"""

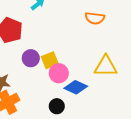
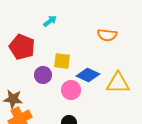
yellow square: (50, 60) -> (62, 61), moved, turned 30
blue diamond: (76, 87) -> (88, 75), moved

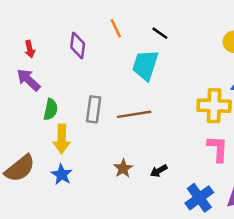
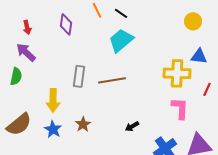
black line: (160, 33) -> (121, 13), moved
cyan trapezoid: (145, 65) -> (121, 40), turned 32
green semicircle: (51, 109) -> (16, 76), moved
brown star: (123, 168) -> (83, 124), moved

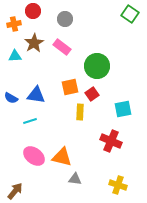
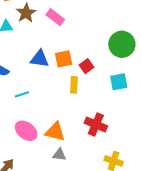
green circle: (97, 66) -> (122, 44), moved
blue triangle: (36, 95) -> (40, 59), moved
red cross: (111, 141) -> (96, 124), moved
gray triangle: (75, 179) -> (59, 155), moved

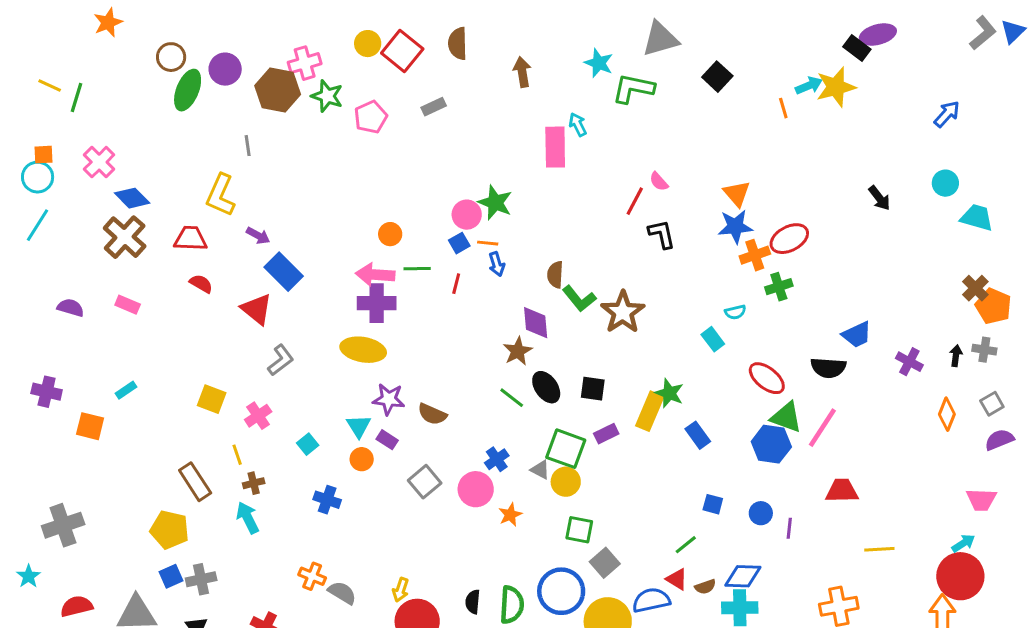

"""

- **WORK REQUEST**: Please reproduce the lines above from the one containing "black line: (160, 33) -> (121, 13), moved" through the final line, exactly and inclusively, leaving out each picture.

- **ANSWER BELOW**:
black line: (160, 33) -> (121, 13), moved
cyan trapezoid: (145, 65) -> (121, 40), turned 32
green semicircle: (51, 109) -> (16, 76), moved
brown star: (123, 168) -> (83, 124), moved

green circle: (97, 66) -> (122, 44), moved
blue triangle: (36, 95) -> (40, 59), moved
red cross: (111, 141) -> (96, 124), moved
gray triangle: (75, 179) -> (59, 155), moved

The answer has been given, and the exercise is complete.